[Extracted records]

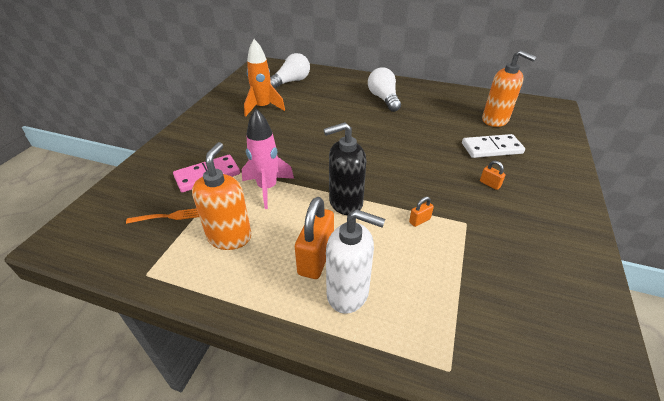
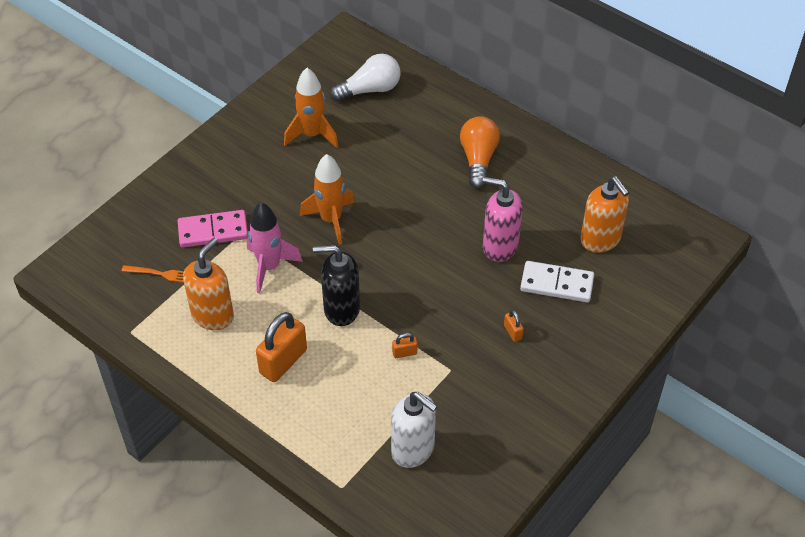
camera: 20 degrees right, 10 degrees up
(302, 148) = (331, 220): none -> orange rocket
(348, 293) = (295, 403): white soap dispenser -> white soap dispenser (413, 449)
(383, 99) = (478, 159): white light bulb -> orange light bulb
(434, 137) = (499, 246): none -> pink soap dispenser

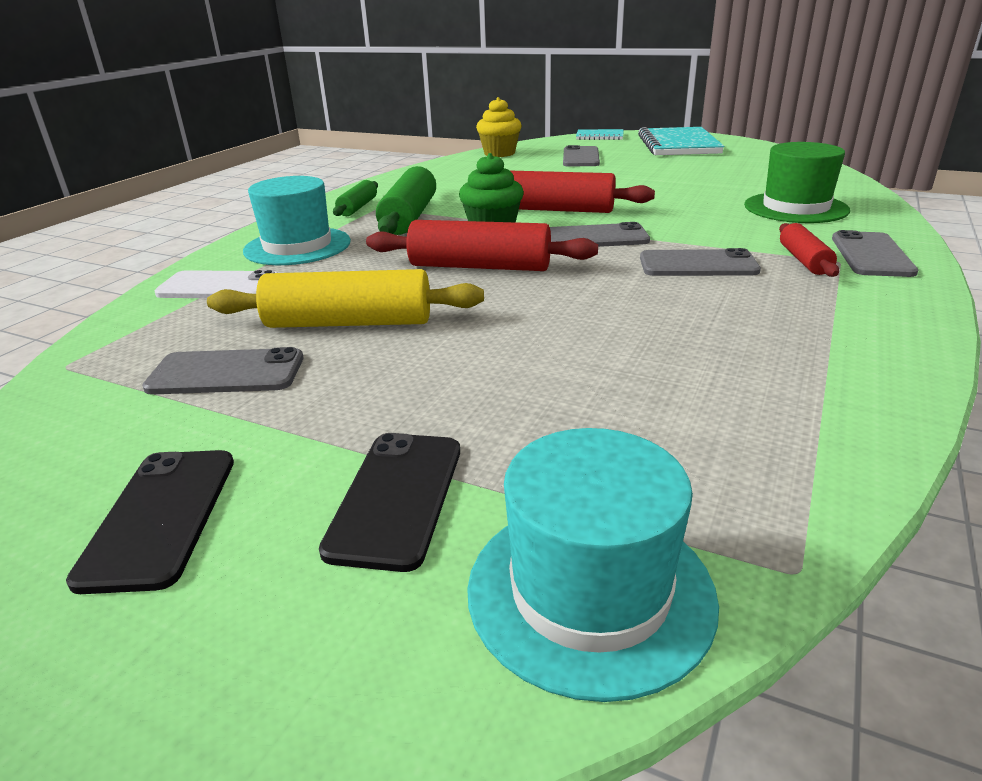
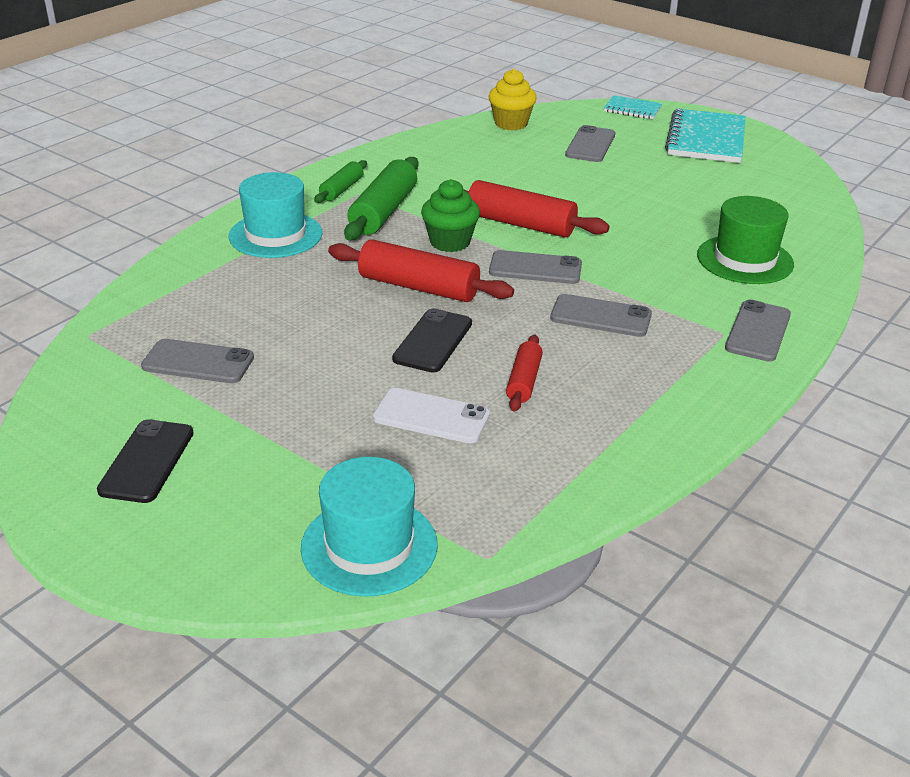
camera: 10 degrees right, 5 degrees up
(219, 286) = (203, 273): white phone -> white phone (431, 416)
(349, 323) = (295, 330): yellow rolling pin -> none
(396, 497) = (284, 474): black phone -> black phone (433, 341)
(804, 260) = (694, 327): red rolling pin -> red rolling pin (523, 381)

• **Task brief**: Every entry is to be reproduced word for word, and no image is carried over.

• **Solution to the problem**:
camera: 20 degrees right, 10 degrees up
(302, 148) = (331, 220): none -> orange rocket
(348, 293) = (295, 403): white soap dispenser -> white soap dispenser (413, 449)
(383, 99) = (478, 159): white light bulb -> orange light bulb
(434, 137) = (499, 246): none -> pink soap dispenser

camera: 10 degrees right, 5 degrees up
(219, 286) = (203, 273): white phone -> white phone (431, 416)
(349, 323) = (295, 330): yellow rolling pin -> none
(396, 497) = (284, 474): black phone -> black phone (433, 341)
(804, 260) = (694, 327): red rolling pin -> red rolling pin (523, 381)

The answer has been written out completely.